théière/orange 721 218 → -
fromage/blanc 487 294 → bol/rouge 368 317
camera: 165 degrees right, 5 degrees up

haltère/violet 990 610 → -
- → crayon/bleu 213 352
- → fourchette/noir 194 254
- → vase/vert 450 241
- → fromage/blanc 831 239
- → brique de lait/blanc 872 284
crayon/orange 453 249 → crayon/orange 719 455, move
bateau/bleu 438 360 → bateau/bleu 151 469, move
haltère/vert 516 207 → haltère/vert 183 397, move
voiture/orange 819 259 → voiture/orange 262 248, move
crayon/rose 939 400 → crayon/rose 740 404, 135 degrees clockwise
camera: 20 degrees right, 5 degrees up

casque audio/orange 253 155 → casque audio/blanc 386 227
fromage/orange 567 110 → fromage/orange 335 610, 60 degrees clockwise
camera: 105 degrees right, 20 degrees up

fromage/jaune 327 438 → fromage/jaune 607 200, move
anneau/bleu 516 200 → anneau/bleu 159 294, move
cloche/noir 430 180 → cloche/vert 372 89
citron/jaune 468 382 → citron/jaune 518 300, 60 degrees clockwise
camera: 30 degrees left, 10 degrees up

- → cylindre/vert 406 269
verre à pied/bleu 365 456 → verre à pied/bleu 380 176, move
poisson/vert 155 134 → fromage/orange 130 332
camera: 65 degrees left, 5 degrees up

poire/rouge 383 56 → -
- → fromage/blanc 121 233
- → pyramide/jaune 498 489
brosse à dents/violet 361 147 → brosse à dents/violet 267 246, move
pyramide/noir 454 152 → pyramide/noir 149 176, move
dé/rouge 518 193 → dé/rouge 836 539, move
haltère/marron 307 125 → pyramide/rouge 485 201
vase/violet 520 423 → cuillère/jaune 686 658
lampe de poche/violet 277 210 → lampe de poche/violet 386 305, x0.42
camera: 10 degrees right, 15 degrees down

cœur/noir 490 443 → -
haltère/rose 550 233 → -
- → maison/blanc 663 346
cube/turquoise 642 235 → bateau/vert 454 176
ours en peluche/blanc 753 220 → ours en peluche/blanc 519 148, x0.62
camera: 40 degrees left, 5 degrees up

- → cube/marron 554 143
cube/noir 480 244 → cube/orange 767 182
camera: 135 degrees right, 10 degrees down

....

Copy out the full material exactly as it appears.

■ **EXPECTED OUTPUT**
théière/orange 721 218 → -
fromage/blanc 487 294 → bol/rouge 368 317
camera: 165 degrees right, 5 degrees up

haltère/violet 990 610 → -
- → crayon/bleu 213 352
- → fourchette/noir 194 254
- → vase/vert 450 241
- → fromage/blanc 831 239
- → brique de lait/blanc 872 284
crayon/orange 453 249 → crayon/orange 719 455, move
bateau/bleu 438 360 → bateau/bleu 151 469, move
haltère/vert 516 207 → haltère/vert 183 397, move
voiture/orange 819 259 → voiture/orange 262 248, move
crayon/rose 939 400 → crayon/rose 740 404, 135 degrees clockwise
camera: 20 degrees right, 5 degrees up

casque audio/orange 253 155 → casque audio/blanc 386 227
fromage/orange 567 110 → fromage/orange 335 610, 60 degrees clockwise
camera: 105 degrees right, 20 degrees up

fromage/jaune 327 438 → fromage/jaune 607 200, move
anneau/bleu 516 200 → anneau/bleu 159 294, move
cloche/noir 430 180 → cloche/vert 372 89
citron/jaune 468 382 → citron/jaune 518 300, 60 degrees clockwise
camera: 30 degrees left, 10 degrees up

- → cylindre/vert 406 269
verre à pied/bleu 365 456 → verre à pied/bleu 380 176, move
poisson/vert 155 134 → fromage/orange 130 332
camera: 65 degrees left, 5 degrees up

poire/rouge 383 56 → -
- → fromage/blanc 121 233
- → pyramide/jaune 498 489
brosse à dents/violet 361 147 → brosse à dents/violet 267 246, move
pyramide/noir 454 152 → pyramide/noir 149 176, move
dé/rouge 518 193 → dé/rouge 836 539, move
haltère/marron 307 125 → pyramide/rouge 485 201
vase/violet 520 423 → cuillère/jaune 686 658
lampe de poche/violet 277 210 → lampe de poche/violet 386 305, x0.42
camera: 10 degrees right, 15 degrees down

cœur/noir 490 443 → -
haltère/rose 550 233 → -
- → maison/blanc 663 346
cube/turquoise 642 235 → bateau/vert 454 176
ours en peluche/blanc 753 220 → ours en peluche/blanc 519 148, x0.62
camera: 40 degrees left, 5 degrees up

- → cube/marron 554 143
cube/noir 480 244 → cube/orange 767 182
camera: 135 degrees right, 10 degrees down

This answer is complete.